## WORK REQUIRED
In full and word for word, print the data below.

##### ENTRIES PROVIDED

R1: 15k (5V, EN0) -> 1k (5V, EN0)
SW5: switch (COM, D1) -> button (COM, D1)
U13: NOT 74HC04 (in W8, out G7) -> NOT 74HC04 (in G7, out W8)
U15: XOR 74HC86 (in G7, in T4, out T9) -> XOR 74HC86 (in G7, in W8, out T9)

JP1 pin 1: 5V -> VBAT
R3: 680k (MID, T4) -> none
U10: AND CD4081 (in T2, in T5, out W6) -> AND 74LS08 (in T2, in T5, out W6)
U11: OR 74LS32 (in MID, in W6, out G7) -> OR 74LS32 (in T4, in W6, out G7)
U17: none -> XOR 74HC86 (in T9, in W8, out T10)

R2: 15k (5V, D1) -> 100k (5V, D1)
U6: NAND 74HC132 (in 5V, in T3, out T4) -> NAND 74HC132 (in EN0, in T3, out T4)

##########

## TASK RESPONSE
R1: 15k (5V, EN0) -> 1k (5V, EN0)
SW5: switch (COM, D1) -> button (COM, D1)
U13: NOT 74HC04 (in W8, out G7) -> NOT 74HC04 (in G7, out W8)
U15: XOR 74HC86 (in G7, in T4, out T9) -> XOR 74HC86 (in G7, in W8, out T9)

JP1 pin 1: 5V -> VBAT
R3: 680k (MID, T4) -> none
U10: AND CD4081 (in T2, in T5, out W6) -> AND 74LS08 (in T2, in T5, out W6)
U11: OR 74LS32 (in MID, in W6, out G7) -> OR 74LS32 (in T4, in W6, out G7)
U17: none -> XOR 74HC86 (in T9, in W8, out T10)

R2: 15k (5V, D1) -> 100k (5V, D1)
U6: NAND 74HC132 (in 5V, in T3, out T4) -> NAND 74HC132 (in EN0, in T3, out T4)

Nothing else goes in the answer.